Content starts
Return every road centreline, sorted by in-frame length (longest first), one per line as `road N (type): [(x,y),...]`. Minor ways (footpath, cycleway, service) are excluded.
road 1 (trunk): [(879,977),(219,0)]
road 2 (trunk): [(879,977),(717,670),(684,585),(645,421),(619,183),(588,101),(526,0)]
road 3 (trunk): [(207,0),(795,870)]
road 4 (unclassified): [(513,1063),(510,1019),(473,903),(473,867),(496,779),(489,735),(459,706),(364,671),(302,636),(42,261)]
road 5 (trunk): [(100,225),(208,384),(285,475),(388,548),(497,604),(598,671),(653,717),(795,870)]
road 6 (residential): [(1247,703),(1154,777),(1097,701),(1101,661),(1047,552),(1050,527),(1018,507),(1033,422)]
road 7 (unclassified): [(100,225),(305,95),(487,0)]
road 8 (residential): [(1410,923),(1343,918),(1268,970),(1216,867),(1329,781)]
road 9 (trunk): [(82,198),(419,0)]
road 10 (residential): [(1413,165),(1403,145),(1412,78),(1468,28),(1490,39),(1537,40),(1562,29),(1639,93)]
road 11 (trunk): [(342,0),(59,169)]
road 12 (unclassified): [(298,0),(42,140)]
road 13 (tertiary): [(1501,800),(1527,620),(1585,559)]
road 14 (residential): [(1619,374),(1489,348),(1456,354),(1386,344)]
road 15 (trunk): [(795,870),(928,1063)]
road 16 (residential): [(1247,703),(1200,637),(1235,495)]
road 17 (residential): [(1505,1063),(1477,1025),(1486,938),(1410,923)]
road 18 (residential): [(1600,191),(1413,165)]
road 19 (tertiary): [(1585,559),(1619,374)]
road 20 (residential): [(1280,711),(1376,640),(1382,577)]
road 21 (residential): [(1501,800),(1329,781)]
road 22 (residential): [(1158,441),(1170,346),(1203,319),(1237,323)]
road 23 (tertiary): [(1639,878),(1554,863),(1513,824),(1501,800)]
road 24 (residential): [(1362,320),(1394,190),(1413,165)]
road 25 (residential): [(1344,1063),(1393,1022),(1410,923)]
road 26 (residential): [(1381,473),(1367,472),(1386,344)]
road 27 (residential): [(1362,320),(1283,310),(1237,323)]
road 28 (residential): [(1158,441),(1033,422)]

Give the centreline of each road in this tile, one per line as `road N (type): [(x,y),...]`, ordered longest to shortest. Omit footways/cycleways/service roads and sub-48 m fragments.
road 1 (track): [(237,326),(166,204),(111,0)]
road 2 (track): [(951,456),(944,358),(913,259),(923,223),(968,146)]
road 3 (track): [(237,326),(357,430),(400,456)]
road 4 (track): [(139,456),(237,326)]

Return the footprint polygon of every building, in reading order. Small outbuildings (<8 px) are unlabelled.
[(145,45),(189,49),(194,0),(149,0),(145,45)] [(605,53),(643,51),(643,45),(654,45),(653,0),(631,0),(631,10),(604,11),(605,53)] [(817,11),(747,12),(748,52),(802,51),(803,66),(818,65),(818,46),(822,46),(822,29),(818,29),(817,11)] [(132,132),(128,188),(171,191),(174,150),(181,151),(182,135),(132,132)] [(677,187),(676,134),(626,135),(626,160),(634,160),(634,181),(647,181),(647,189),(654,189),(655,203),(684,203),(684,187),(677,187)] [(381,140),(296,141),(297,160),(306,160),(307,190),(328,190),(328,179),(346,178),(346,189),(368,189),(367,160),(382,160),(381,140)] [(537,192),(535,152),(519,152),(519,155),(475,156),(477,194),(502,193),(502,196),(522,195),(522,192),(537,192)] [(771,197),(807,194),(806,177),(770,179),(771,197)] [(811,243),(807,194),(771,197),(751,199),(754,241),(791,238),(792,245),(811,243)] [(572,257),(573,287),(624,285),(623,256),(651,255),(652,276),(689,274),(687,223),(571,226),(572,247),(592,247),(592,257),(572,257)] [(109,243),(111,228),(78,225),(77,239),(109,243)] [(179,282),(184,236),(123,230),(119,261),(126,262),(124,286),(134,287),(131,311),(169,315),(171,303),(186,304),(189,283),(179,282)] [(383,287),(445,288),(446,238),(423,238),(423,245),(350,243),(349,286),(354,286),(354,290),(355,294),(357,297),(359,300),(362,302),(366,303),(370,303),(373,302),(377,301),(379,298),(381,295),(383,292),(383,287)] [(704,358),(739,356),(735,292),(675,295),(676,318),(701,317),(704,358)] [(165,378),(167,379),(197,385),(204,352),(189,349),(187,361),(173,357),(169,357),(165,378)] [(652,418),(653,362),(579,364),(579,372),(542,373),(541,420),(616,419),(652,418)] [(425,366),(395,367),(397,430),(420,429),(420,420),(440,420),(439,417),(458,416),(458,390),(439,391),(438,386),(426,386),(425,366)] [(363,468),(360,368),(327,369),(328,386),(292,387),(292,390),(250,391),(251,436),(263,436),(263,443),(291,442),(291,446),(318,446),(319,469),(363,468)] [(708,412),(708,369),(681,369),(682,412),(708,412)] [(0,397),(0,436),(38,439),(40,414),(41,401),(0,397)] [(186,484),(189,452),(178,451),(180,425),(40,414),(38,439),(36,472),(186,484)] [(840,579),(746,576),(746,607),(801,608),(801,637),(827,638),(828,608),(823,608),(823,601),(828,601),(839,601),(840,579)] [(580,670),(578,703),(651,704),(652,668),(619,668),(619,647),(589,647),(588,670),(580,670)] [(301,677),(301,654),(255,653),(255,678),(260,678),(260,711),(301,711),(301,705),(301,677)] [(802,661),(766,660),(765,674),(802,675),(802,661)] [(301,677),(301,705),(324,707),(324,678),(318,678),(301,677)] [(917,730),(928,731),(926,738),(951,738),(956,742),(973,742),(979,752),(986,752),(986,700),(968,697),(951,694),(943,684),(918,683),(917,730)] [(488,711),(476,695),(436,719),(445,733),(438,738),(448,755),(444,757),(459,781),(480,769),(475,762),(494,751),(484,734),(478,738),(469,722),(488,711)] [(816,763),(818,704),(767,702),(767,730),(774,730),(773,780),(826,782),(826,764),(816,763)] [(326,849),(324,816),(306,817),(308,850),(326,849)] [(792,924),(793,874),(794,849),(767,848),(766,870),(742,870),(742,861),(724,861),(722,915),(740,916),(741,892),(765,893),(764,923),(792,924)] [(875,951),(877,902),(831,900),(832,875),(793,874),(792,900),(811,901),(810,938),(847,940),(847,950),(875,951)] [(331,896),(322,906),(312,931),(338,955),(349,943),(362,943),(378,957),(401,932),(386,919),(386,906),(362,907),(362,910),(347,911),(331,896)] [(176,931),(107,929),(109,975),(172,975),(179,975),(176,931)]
Content ends
» ABOUT THIS TASK:
Restate the records exactly. Leave nothing out.

» SOLUTION TO THE EXERCISE:
Return every road centreline, sorted by in-frame length (longest first), one per line as `road N (type): [(x,y),...]`. Minor ways (footpath, cycleway, service) are excluded.
road 1 (trunk): [(879,977),(219,0)]
road 2 (trunk): [(879,977),(717,670),(684,585),(645,421),(619,183),(588,101),(526,0)]
road 3 (trunk): [(207,0),(795,870)]
road 4 (unclassified): [(513,1063),(510,1019),(473,903),(473,867),(496,779),(489,735),(459,706),(364,671),(302,636),(42,261)]
road 5 (trunk): [(100,225),(208,384),(285,475),(388,548),(497,604),(598,671),(653,717),(795,870)]
road 6 (residential): [(1247,703),(1154,777),(1097,701),(1101,661),(1047,552),(1050,527),(1018,507),(1033,422)]
road 7 (unclassified): [(100,225),(305,95),(487,0)]
road 8 (residential): [(1410,923),(1343,918),(1268,970),(1216,867),(1329,781)]
road 9 (trunk): [(82,198),(419,0)]
road 10 (residential): [(1413,165),(1403,145),(1412,78),(1468,28),(1490,39),(1537,40),(1562,29),(1639,93)]
road 11 (trunk): [(342,0),(59,169)]
road 12 (unclassified): [(298,0),(42,140)]
road 13 (tertiary): [(1501,800),(1527,620),(1585,559)]
road 14 (residential): [(1619,374),(1489,348),(1456,354),(1386,344)]
road 15 (trunk): [(795,870),(928,1063)]
road 16 (residential): [(1247,703),(1200,637),(1235,495)]
road 17 (residential): [(1505,1063),(1477,1025),(1486,938),(1410,923)]
road 18 (residential): [(1600,191),(1413,165)]
road 19 (tertiary): [(1585,559),(1619,374)]
road 20 (residential): [(1280,711),(1376,640),(1382,577)]
road 21 (residential): [(1501,800),(1329,781)]
road 22 (residential): [(1158,441),(1170,346),(1203,319),(1237,323)]
road 23 (tertiary): [(1639,878),(1554,863),(1513,824),(1501,800)]
road 24 (residential): [(1362,320),(1394,190),(1413,165)]
road 25 (residential): [(1344,1063),(1393,1022),(1410,923)]
road 26 (residential): [(1381,473),(1367,472),(1386,344)]
road 27 (residential): [(1362,320),(1283,310),(1237,323)]
road 28 (residential): [(1158,441),(1033,422)]

Give the centreline of each road in this tile, one per line as `road N (type): [(x,y),...]`, ordered longest to shortest. Omit footways/cycleways/service roads and sub-48 m fragments.
road 1 (track): [(237,326),(166,204),(111,0)]
road 2 (track): [(951,456),(944,358),(913,259),(923,223),(968,146)]
road 3 (track): [(237,326),(357,430),(400,456)]
road 4 (track): [(139,456),(237,326)]

Return the footprint polygon of every building, in reading order. Small outbuildings (<8 px) are unlabelled.
[(145,45),(189,49),(194,0),(149,0),(145,45)] [(605,53),(643,51),(643,45),(654,45),(653,0),(631,0),(631,10),(604,11),(605,53)] [(817,11),(747,12),(748,52),(802,51),(803,66),(818,65),(818,46),(822,46),(822,29),(818,29),(817,11)] [(132,132),(128,188),(171,191),(174,150),(181,151),(182,135),(132,132)] [(677,187),(676,134),(626,135),(626,160),(634,160),(634,181),(647,181),(647,189),(654,189),(655,203),(684,203),(684,187),(677,187)] [(381,140),(296,141),(297,160),(306,160),(307,190),(328,190),(328,179),(346,178),(346,189),(368,189),(367,160),(382,160),(381,140)] [(537,192),(535,152),(519,152),(519,155),(475,156),(477,194),(502,193),(502,196),(522,195),(522,192),(537,192)] [(771,197),(807,194),(806,177),(770,179),(771,197)] [(811,243),(807,194),(771,197),(751,199),(754,241),(791,238),(792,245),(811,243)] [(572,257),(573,287),(624,285),(623,256),(651,255),(652,276),(689,274),(687,223),(571,226),(572,247),(592,247),(592,257),(572,257)] [(109,243),(111,228),(78,225),(77,239),(109,243)] [(179,282),(184,236),(123,230),(119,261),(126,262),(124,286),(134,287),(131,311),(169,315),(171,303),(186,304),(189,283),(179,282)] [(383,287),(445,288),(446,238),(423,238),(423,245),(350,243),(349,286),(354,286),(354,290),(355,294),(357,297),(359,300),(362,302),(366,303),(370,303),(373,302),(377,301),(379,298),(381,295),(383,292),(383,287)] [(704,358),(739,356),(735,292),(675,295),(676,318),(701,317),(704,358)] [(165,378),(167,379),(197,385),(204,352),(189,349),(187,361),(173,357),(169,357),(165,378)] [(652,418),(653,362),(579,364),(579,372),(542,373),(541,420),(616,419),(652,418)] [(425,366),(395,367),(397,430),(420,429),(420,420),(440,420),(439,417),(458,416),(458,390),(439,391),(438,386),(426,386),(425,366)] [(363,468),(360,368),(327,369),(328,386),(292,387),(292,390),(250,391),(251,436),(263,436),(263,443),(291,442),(291,446),(318,446),(319,469),(363,468)] [(708,412),(708,369),(681,369),(682,412),(708,412)] [(0,397),(0,436),(38,439),(40,414),(41,401),(0,397)] [(186,484),(189,452),(178,451),(180,425),(40,414),(38,439),(36,472),(186,484)] [(840,579),(746,576),(746,607),(801,608),(801,637),(827,638),(828,608),(823,608),(823,601),(828,601),(839,601),(840,579)] [(580,670),(578,703),(651,704),(652,668),(619,668),(619,647),(589,647),(588,670),(580,670)] [(301,677),(301,654),(255,653),(255,678),(260,678),(260,711),(301,711),(301,705),(301,677)] [(802,661),(766,660),(765,674),(802,675),(802,661)] [(301,677),(301,705),(324,707),(324,678),(318,678),(301,677)] [(917,730),(928,731),(926,738),(951,738),(956,742),(973,742),(979,752),(986,752),(986,700),(968,697),(951,694),(943,684),(918,683),(917,730)] [(488,711),(476,695),(436,719),(445,733),(438,738),(448,755),(444,757),(459,781),(480,769),(475,762),(494,751),(484,734),(478,738),(469,722),(488,711)] [(816,763),(818,704),(767,702),(767,730),(774,730),(773,780),(826,782),(826,764),(816,763)] [(326,849),(324,816),(306,817),(308,850),(326,849)] [(792,924),(793,874),(794,849),(767,848),(766,870),(742,870),(742,861),(724,861),(722,915),(740,916),(741,892),(765,893),(764,923),(792,924)] [(875,951),(877,902),(831,900),(832,875),(793,874),(792,900),(811,901),(810,938),(847,940),(847,950),(875,951)] [(331,896),(322,906),(312,931),(338,955),(349,943),(362,943),(378,957),(401,932),(386,919),(386,906),(362,907),(362,910),(347,911),(331,896)] [(176,931),(107,929),(109,975),(172,975),(179,975),(176,931)]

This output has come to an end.